[Scene change data]
───

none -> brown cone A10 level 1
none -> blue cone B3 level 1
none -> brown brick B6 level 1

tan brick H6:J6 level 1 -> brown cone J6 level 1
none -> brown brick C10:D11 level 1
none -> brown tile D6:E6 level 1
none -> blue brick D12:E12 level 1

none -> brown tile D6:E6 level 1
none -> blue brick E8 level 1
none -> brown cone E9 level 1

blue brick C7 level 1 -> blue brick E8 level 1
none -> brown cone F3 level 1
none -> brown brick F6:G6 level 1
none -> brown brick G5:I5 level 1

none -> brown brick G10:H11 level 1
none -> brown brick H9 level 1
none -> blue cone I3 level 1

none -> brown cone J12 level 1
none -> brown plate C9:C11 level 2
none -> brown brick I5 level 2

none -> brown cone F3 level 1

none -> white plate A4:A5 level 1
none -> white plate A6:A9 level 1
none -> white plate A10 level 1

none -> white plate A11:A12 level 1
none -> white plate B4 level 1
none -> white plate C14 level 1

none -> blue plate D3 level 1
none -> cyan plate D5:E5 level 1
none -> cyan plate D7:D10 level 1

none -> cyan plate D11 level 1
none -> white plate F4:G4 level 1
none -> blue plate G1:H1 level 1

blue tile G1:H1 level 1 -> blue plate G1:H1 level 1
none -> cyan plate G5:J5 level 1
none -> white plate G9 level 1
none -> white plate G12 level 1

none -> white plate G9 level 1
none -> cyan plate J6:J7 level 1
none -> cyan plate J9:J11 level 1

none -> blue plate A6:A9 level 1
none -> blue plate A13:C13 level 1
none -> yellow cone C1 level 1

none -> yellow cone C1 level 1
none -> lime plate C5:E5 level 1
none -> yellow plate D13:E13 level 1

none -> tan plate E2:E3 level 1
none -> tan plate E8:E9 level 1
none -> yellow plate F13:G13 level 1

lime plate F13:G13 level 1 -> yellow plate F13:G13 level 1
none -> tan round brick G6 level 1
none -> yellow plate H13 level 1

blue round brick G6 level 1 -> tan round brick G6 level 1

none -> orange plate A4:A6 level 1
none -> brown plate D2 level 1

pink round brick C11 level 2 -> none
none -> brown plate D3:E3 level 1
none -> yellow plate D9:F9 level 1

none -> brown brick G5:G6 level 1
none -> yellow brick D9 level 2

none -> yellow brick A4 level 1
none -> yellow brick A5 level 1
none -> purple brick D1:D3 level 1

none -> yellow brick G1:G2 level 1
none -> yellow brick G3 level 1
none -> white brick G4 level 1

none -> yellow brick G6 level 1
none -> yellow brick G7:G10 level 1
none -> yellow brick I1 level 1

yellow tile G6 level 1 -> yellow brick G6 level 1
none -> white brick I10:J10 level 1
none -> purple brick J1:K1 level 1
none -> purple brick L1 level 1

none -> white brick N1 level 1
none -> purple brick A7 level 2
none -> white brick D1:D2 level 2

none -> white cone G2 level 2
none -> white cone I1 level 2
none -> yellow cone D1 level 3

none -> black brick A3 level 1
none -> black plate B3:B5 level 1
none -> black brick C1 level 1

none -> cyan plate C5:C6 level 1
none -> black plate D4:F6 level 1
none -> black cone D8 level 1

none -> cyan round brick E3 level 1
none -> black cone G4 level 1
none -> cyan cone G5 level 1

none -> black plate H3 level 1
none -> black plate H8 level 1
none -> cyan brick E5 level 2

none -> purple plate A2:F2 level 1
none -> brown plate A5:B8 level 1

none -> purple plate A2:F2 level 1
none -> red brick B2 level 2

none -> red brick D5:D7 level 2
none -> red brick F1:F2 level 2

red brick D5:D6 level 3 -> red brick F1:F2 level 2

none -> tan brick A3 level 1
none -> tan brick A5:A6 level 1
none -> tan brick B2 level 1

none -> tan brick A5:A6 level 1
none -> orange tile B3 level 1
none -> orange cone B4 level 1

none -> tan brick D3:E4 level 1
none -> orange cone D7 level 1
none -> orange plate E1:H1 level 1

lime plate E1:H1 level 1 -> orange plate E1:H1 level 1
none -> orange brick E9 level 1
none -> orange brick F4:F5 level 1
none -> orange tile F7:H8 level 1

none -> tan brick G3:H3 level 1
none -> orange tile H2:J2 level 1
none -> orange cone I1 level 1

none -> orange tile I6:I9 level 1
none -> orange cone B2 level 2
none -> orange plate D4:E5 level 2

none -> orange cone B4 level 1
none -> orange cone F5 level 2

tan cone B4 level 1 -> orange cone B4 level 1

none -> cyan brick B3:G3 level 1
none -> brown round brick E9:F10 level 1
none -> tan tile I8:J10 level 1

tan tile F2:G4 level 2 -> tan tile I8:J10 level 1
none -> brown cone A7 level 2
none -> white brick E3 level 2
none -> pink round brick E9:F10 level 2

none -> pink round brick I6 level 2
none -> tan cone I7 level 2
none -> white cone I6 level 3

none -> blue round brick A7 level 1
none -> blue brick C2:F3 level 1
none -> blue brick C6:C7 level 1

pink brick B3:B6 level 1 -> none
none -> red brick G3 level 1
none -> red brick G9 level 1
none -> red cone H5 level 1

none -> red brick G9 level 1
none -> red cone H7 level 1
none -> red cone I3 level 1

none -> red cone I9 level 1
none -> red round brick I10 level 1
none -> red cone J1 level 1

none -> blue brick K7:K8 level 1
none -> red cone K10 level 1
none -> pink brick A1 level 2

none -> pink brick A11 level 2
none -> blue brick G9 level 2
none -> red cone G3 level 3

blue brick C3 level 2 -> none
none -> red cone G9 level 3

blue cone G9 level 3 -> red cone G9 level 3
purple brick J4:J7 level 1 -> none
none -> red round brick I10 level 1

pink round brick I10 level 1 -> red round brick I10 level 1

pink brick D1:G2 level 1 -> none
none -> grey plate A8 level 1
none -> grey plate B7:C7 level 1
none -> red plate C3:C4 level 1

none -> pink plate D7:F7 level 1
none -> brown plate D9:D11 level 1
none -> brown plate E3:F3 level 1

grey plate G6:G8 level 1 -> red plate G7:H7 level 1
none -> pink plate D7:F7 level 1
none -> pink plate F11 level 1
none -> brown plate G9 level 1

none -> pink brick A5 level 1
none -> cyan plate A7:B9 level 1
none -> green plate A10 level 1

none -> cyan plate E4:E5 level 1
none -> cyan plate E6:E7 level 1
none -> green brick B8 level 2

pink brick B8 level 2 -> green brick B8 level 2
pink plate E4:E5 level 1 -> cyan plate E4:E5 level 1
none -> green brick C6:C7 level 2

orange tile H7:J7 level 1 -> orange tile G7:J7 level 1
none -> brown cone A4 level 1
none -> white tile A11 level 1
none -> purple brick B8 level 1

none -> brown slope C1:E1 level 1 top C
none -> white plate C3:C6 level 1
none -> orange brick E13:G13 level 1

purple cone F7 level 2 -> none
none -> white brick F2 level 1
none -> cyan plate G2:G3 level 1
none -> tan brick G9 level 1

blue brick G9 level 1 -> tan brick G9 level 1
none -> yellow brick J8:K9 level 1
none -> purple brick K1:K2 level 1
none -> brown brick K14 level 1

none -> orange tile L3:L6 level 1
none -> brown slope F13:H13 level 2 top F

───

#### Task instructions:
Transcribe the data word for word.

#### Exercise solution:
none -> brown cone A10 level 1
none -> blue cone B3 level 1
none -> brown brick B6 level 1

tan brick H6:J6 level 1 -> brown cone J6 level 1
none -> brown brick C10:D11 level 1
none -> brown tile D6:E6 level 1
none -> blue brick D12:E12 level 1

none -> brown tile D6:E6 level 1
none -> blue brick E8 level 1
none -> brown cone E9 level 1

blue brick C7 level 1 -> blue brick E8 level 1
none -> brown cone F3 level 1
none -> brown brick F6:G6 level 1
none -> brown brick G5:I5 level 1

none -> brown brick G10:H11 level 1
none -> brown brick H9 level 1
none -> blue cone I3 level 1

none -> brown cone J12 level 1
none -> brown plate C9:C11 level 2
none -> brown brick I5 level 2

none -> brown cone F3 level 1

none -> white plate A4:A5 level 1
none -> white plate A6:A9 level 1
none -> white plate A10 level 1

none -> white plate A11:A12 level 1
none -> white plate B4 level 1
none -> white plate C14 level 1

none -> blue plate D3 level 1
none -> cyan plate D5:E5 level 1
none -> cyan plate D7:D10 level 1

none -> cyan plate D11 level 1
none -> white plate F4:G4 level 1
none -> blue plate G1:H1 level 1

blue tile G1:H1 level 1 -> blue plate G1:H1 level 1
none -> cyan plate G5:J5 level 1
none -> white plate G9 level 1
none -> white plate G12 level 1

none -> white plate G9 level 1
none -> cyan plate J6:J7 level 1
none -> cyan plate J9:J11 level 1

none -> blue plate A6:A9 level 1
none -> blue plate A13:C13 level 1
none -> yellow cone C1 level 1

none -> yellow cone C1 level 1
none -> lime plate C5:E5 level 1
none -> yellow plate D13:E13 level 1

none -> tan plate E2:E3 level 1
none -> tan plate E8:E9 level 1
none -> yellow plate F13:G13 level 1

lime plate F13:G13 level 1 -> yellow plate F13:G13 level 1
none -> tan round brick G6 level 1
none -> yellow plate H13 level 1

blue round brick G6 level 1 -> tan round brick G6 level 1

none -> orange plate A4:A6 level 1
none -> brown plate D2 level 1

pink round brick C11 level 2 -> none
none -> brown plate D3:E3 level 1
none -> yellow plate D9:F9 level 1

none -> brown brick G5:G6 level 1
none -> yellow brick D9 level 2

none -> yellow brick A4 level 1
none -> yellow brick A5 level 1
none -> purple brick D1:D3 level 1

none -> yellow brick G1:G2 level 1
none -> yellow brick G3 level 1
none -> white brick G4 level 1

none -> yellow brick G6 level 1
none -> yellow brick G7:G10 level 1
none -> yellow brick I1 level 1

yellow tile G6 level 1 -> yellow brick G6 level 1
none -> white brick I10:J10 level 1
none -> purple brick J1:K1 level 1
none -> purple brick L1 level 1

none -> white brick N1 level 1
none -> purple brick A7 level 2
none -> white brick D1:D2 level 2

none -> white cone G2 level 2
none -> white cone I1 level 2
none -> yellow cone D1 level 3

none -> black brick A3 level 1
none -> black plate B3:B5 level 1
none -> black brick C1 level 1

none -> cyan plate C5:C6 level 1
none -> black plate D4:F6 level 1
none -> black cone D8 level 1

none -> cyan round brick E3 level 1
none -> black cone G4 level 1
none -> cyan cone G5 level 1

none -> black plate H3 level 1
none -> black plate H8 level 1
none -> cyan brick E5 level 2

none -> purple plate A2:F2 level 1
none -> brown plate A5:B8 level 1

none -> purple plate A2:F2 level 1
none -> red brick B2 level 2

none -> red brick D5:D7 level 2
none -> red brick F1:F2 level 2

red brick D5:D6 level 3 -> red brick F1:F2 level 2

none -> tan brick A3 level 1
none -> tan brick A5:A6 level 1
none -> tan brick B2 level 1

none -> tan brick A5:A6 level 1
none -> orange tile B3 level 1
none -> orange cone B4 level 1

none -> tan brick D3:E4 level 1
none -> orange cone D7 level 1
none -> orange plate E1:H1 level 1

lime plate E1:H1 level 1 -> orange plate E1:H1 level 1
none -> orange brick E9 level 1
none -> orange brick F4:F5 level 1
none -> orange tile F7:H8 level 1

none -> tan brick G3:H3 level 1
none -> orange tile H2:J2 level 1
none -> orange cone I1 level 1

none -> orange tile I6:I9 level 1
none -> orange cone B2 level 2
none -> orange plate D4:E5 level 2

none -> orange cone B4 level 1
none -> orange cone F5 level 2

tan cone B4 level 1 -> orange cone B4 level 1

none -> cyan brick B3:G3 level 1
none -> brown round brick E9:F10 level 1
none -> tan tile I8:J10 level 1

tan tile F2:G4 level 2 -> tan tile I8:J10 level 1
none -> brown cone A7 level 2
none -> white brick E3 level 2
none -> pink round brick E9:F10 level 2

none -> pink round brick I6 level 2
none -> tan cone I7 level 2
none -> white cone I6 level 3

none -> blue round brick A7 level 1
none -> blue brick C2:F3 level 1
none -> blue brick C6:C7 level 1

pink brick B3:B6 level 1 -> none
none -> red brick G3 level 1
none -> red brick G9 level 1
none -> red cone H5 level 1

none -> red brick G9 level 1
none -> red cone H7 level 1
none -> red cone I3 level 1

none -> red cone I9 level 1
none -> red round brick I10 level 1
none -> red cone J1 level 1

none -> blue brick K7:K8 level 1
none -> red cone K10 level 1
none -> pink brick A1 level 2

none -> pink brick A11 level 2
none -> blue brick G9 level 2
none -> red cone G3 level 3

blue brick C3 level 2 -> none
none -> red cone G9 level 3

blue cone G9 level 3 -> red cone G9 level 3
purple brick J4:J7 level 1 -> none
none -> red round brick I10 level 1

pink round brick I10 level 1 -> red round brick I10 level 1

pink brick D1:G2 level 1 -> none
none -> grey plate A8 level 1
none -> grey plate B7:C7 level 1
none -> red plate C3:C4 level 1

none -> pink plate D7:F7 level 1
none -> brown plate D9:D11 level 1
none -> brown plate E3:F3 level 1

grey plate G6:G8 level 1 -> red plate G7:H7 level 1
none -> pink plate D7:F7 level 1
none -> pink plate F11 level 1
none -> brown plate G9 level 1

none -> pink brick A5 level 1
none -> cyan plate A7:B9 level 1
none -> green plate A10 level 1

none -> cyan plate E4:E5 level 1
none -> cyan plate E6:E7 level 1
none -> green brick B8 level 2

pink brick B8 level 2 -> green brick B8 level 2
pink plate E4:E5 level 1 -> cyan plate E4:E5 level 1
none -> green brick C6:C7 level 2

orange tile H7:J7 level 1 -> orange tile G7:J7 level 1
none -> brown cone A4 level 1
none -> white tile A11 level 1
none -> purple brick B8 level 1

none -> brown slope C1:E1 level 1 top C
none -> white plate C3:C6 level 1
none -> orange brick E13:G13 level 1

purple cone F7 level 2 -> none
none -> white brick F2 level 1
none -> cyan plate G2:G3 level 1
none -> tan brick G9 level 1

blue brick G9 level 1 -> tan brick G9 level 1
none -> yellow brick J8:K9 level 1
none -> purple brick K1:K2 level 1
none -> brown brick K14 level 1

none -> orange tile L3:L6 level 1
none -> brown slope F13:H13 level 2 top F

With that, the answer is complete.